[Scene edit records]
┌──
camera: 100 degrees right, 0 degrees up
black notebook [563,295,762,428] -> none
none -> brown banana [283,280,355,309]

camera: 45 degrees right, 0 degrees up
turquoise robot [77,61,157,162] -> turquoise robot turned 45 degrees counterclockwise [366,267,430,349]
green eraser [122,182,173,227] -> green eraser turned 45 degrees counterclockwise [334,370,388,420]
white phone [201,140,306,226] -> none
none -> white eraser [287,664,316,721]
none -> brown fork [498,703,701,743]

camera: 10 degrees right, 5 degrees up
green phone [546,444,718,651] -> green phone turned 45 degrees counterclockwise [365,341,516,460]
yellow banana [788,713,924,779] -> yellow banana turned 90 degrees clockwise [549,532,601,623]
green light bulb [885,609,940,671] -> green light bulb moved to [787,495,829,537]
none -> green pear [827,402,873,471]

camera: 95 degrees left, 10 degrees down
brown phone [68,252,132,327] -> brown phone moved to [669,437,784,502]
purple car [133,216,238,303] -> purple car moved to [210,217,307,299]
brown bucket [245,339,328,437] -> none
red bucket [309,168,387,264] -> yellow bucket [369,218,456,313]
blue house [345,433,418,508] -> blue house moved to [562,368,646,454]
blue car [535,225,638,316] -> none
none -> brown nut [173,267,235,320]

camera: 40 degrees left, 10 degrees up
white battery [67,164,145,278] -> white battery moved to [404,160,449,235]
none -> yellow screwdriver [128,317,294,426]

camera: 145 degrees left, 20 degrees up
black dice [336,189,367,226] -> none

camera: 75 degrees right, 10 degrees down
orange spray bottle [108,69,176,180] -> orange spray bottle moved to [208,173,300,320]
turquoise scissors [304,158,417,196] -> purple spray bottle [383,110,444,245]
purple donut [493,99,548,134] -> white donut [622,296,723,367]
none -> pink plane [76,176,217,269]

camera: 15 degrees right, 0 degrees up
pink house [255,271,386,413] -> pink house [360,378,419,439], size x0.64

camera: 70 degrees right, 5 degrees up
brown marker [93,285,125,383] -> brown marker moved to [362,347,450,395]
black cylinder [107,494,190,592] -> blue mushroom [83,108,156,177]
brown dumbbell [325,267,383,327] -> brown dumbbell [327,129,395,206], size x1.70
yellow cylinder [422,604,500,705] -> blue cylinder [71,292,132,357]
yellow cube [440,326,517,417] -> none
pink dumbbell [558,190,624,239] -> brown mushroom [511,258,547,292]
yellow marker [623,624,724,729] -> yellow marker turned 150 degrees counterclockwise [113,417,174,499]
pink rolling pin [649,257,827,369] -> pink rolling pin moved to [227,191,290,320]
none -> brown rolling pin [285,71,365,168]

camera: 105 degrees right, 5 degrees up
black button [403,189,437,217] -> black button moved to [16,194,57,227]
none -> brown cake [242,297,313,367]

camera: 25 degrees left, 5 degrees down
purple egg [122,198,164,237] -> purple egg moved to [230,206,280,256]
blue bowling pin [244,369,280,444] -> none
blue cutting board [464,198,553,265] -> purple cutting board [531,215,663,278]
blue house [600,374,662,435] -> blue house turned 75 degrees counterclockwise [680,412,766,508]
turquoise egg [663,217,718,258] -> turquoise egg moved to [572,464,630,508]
└──
- [TRY IT]:
Every entry above should be transcribed exactly and in full.

- [RESPONSE BELOW]:
camera: 100 degrees right, 0 degrees up
black notebook [563,295,762,428] -> none
none -> brown banana [283,280,355,309]

camera: 45 degrees right, 0 degrees up
turquoise robot [77,61,157,162] -> turquoise robot turned 45 degrees counterclockwise [366,267,430,349]
green eraser [122,182,173,227] -> green eraser turned 45 degrees counterclockwise [334,370,388,420]
white phone [201,140,306,226] -> none
none -> white eraser [287,664,316,721]
none -> brown fork [498,703,701,743]

camera: 10 degrees right, 5 degrees up
green phone [546,444,718,651] -> green phone turned 45 degrees counterclockwise [365,341,516,460]
yellow banana [788,713,924,779] -> yellow banana turned 90 degrees clockwise [549,532,601,623]
green light bulb [885,609,940,671] -> green light bulb moved to [787,495,829,537]
none -> green pear [827,402,873,471]

camera: 95 degrees left, 10 degrees down
brown phone [68,252,132,327] -> brown phone moved to [669,437,784,502]
purple car [133,216,238,303] -> purple car moved to [210,217,307,299]
brown bucket [245,339,328,437] -> none
red bucket [309,168,387,264] -> yellow bucket [369,218,456,313]
blue house [345,433,418,508] -> blue house moved to [562,368,646,454]
blue car [535,225,638,316] -> none
none -> brown nut [173,267,235,320]

camera: 40 degrees left, 10 degrees up
white battery [67,164,145,278] -> white battery moved to [404,160,449,235]
none -> yellow screwdriver [128,317,294,426]

camera: 145 degrees left, 20 degrees up
black dice [336,189,367,226] -> none

camera: 75 degrees right, 10 degrees down
orange spray bottle [108,69,176,180] -> orange spray bottle moved to [208,173,300,320]
turquoise scissors [304,158,417,196] -> purple spray bottle [383,110,444,245]
purple donut [493,99,548,134] -> white donut [622,296,723,367]
none -> pink plane [76,176,217,269]

camera: 15 degrees right, 0 degrees up
pink house [255,271,386,413] -> pink house [360,378,419,439], size x0.64

camera: 70 degrees right, 5 degrees up
brown marker [93,285,125,383] -> brown marker moved to [362,347,450,395]
black cylinder [107,494,190,592] -> blue mushroom [83,108,156,177]
brown dumbbell [325,267,383,327] -> brown dumbbell [327,129,395,206], size x1.70
yellow cylinder [422,604,500,705] -> blue cylinder [71,292,132,357]
yellow cube [440,326,517,417] -> none
pink dumbbell [558,190,624,239] -> brown mushroom [511,258,547,292]
yellow marker [623,624,724,729] -> yellow marker turned 150 degrees counterclockwise [113,417,174,499]
pink rolling pin [649,257,827,369] -> pink rolling pin moved to [227,191,290,320]
none -> brown rolling pin [285,71,365,168]

camera: 105 degrees right, 5 degrees up
black button [403,189,437,217] -> black button moved to [16,194,57,227]
none -> brown cake [242,297,313,367]

camera: 25 degrees left, 5 degrees down
purple egg [122,198,164,237] -> purple egg moved to [230,206,280,256]
blue bowling pin [244,369,280,444] -> none
blue cutting board [464,198,553,265] -> purple cutting board [531,215,663,278]
blue house [600,374,662,435] -> blue house turned 75 degrees counterclockwise [680,412,766,508]
turquoise egg [663,217,718,258] -> turquoise egg moved to [572,464,630,508]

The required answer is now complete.